Extracted material section start

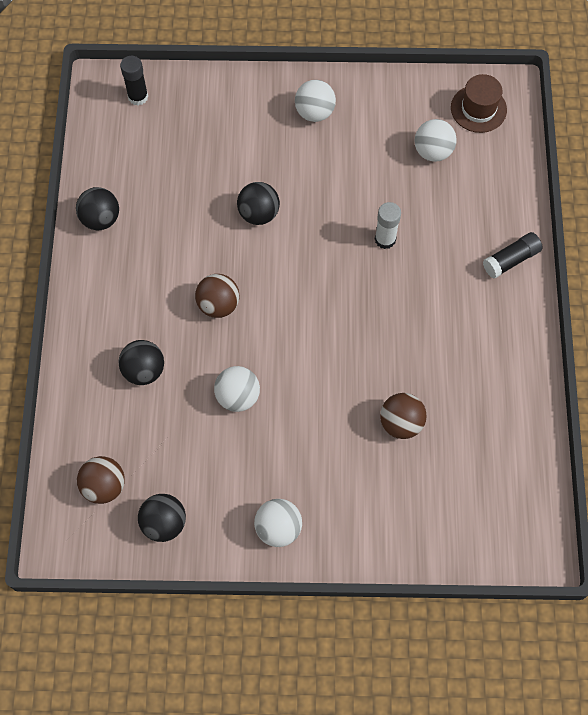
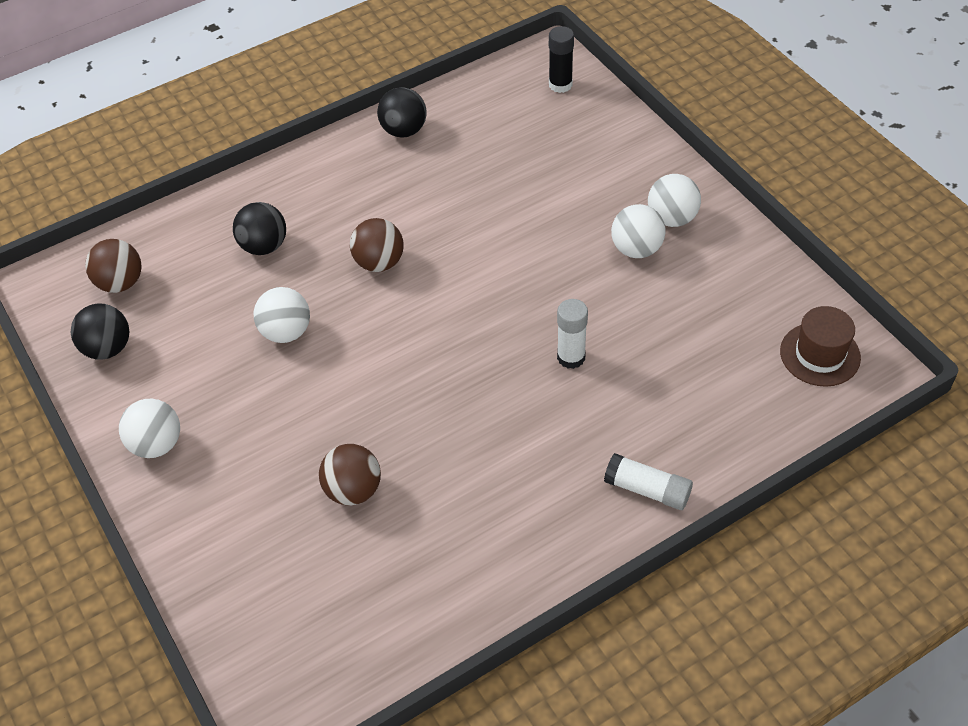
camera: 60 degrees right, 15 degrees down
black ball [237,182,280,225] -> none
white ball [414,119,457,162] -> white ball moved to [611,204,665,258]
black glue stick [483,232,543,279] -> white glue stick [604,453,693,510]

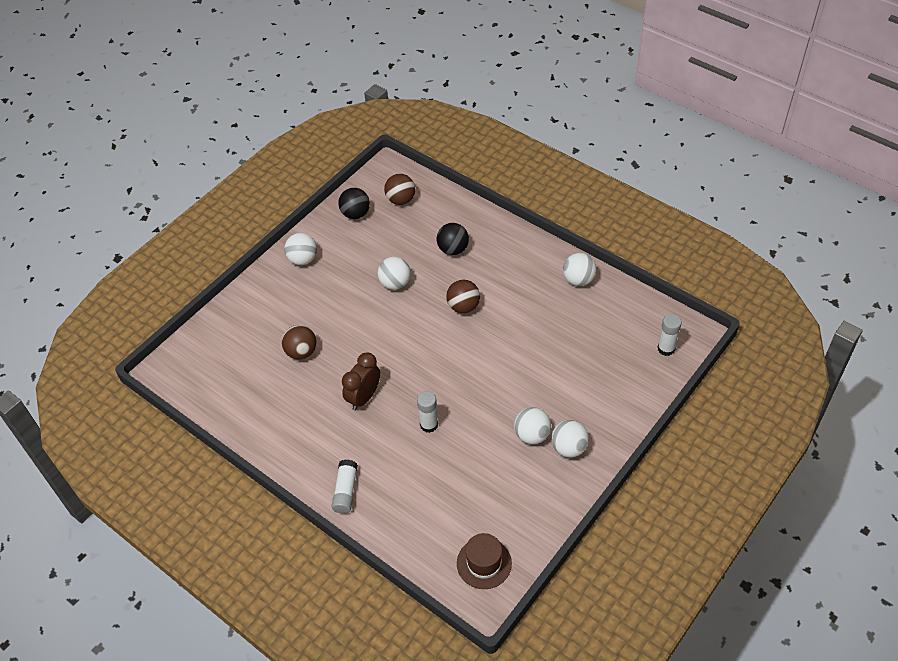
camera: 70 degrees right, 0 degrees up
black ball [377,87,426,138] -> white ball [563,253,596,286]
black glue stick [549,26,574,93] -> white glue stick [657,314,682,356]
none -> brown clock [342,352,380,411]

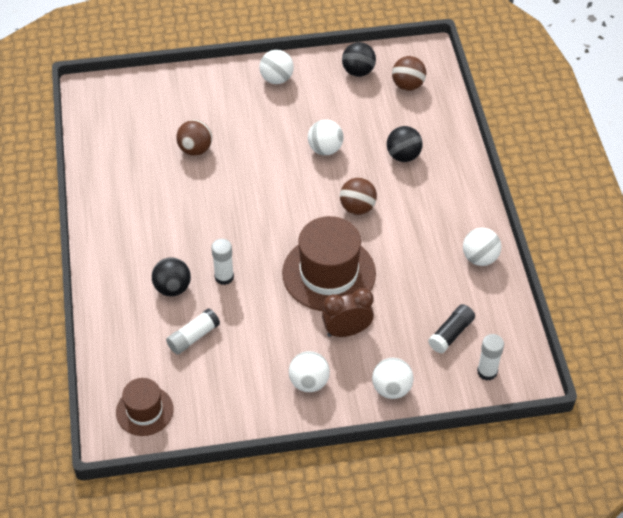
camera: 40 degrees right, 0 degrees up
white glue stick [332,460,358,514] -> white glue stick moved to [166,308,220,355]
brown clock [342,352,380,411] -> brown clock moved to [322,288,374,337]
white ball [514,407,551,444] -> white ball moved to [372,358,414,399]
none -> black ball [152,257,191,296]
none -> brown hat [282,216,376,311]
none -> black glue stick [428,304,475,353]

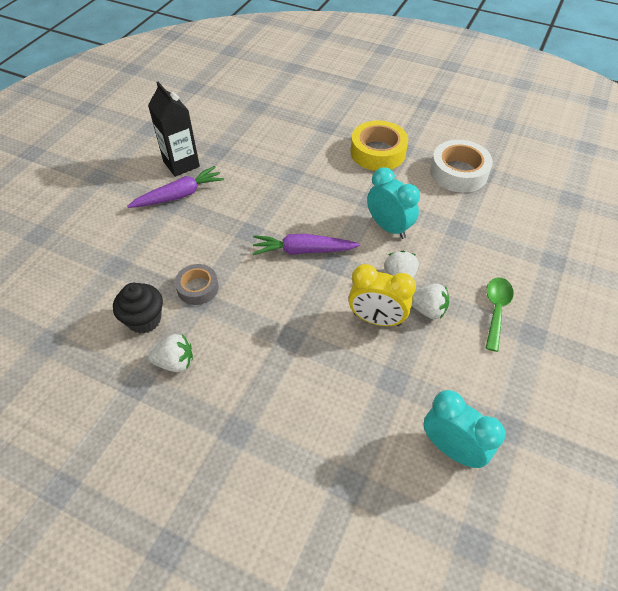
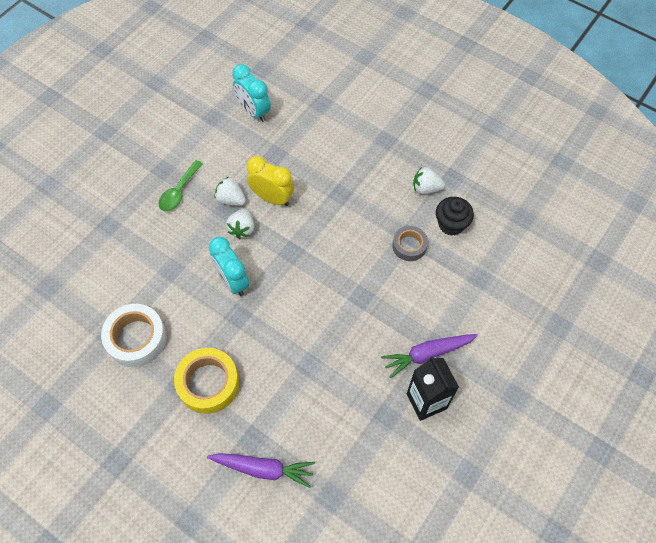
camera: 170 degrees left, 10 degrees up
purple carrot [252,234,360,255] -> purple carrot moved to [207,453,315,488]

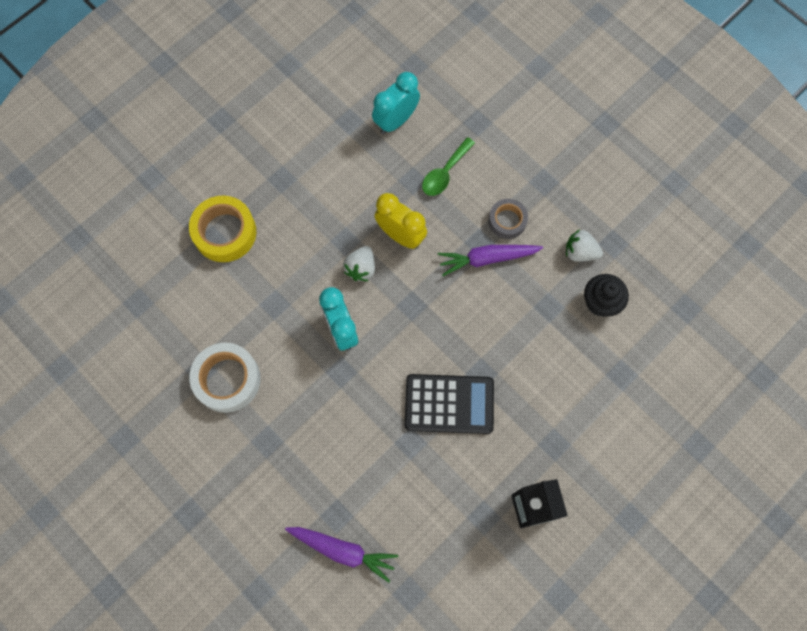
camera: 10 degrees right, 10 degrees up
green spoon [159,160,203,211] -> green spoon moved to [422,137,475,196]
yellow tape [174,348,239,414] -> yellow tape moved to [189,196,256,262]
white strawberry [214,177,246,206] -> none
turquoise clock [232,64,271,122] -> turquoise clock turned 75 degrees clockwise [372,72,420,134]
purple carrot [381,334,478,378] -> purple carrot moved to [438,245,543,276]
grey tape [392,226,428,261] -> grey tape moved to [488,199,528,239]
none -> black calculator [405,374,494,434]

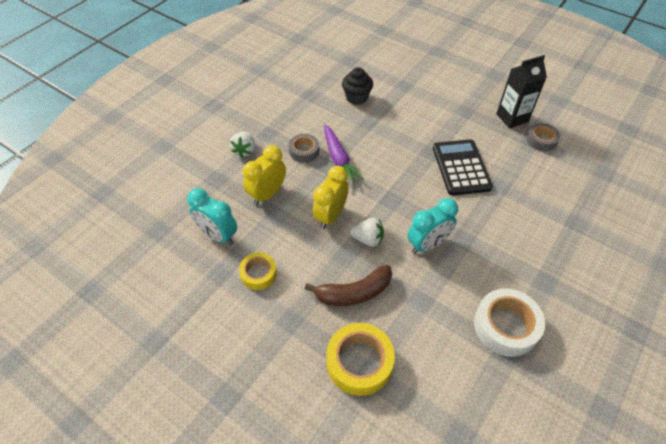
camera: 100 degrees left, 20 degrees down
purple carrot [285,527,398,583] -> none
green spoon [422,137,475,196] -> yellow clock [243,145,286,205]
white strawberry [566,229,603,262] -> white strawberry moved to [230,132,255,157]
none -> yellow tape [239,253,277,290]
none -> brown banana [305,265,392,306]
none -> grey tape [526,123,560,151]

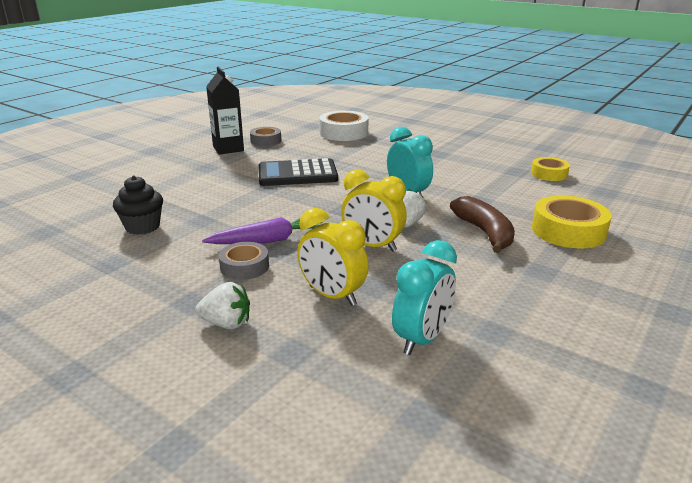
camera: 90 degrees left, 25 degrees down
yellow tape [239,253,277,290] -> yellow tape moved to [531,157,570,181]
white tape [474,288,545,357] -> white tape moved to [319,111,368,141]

Extracted material section end

▶ _Task statement_
Your answer should be one number: how many lines in the material hold the word "down".

▶ _Answer for this exercise_
3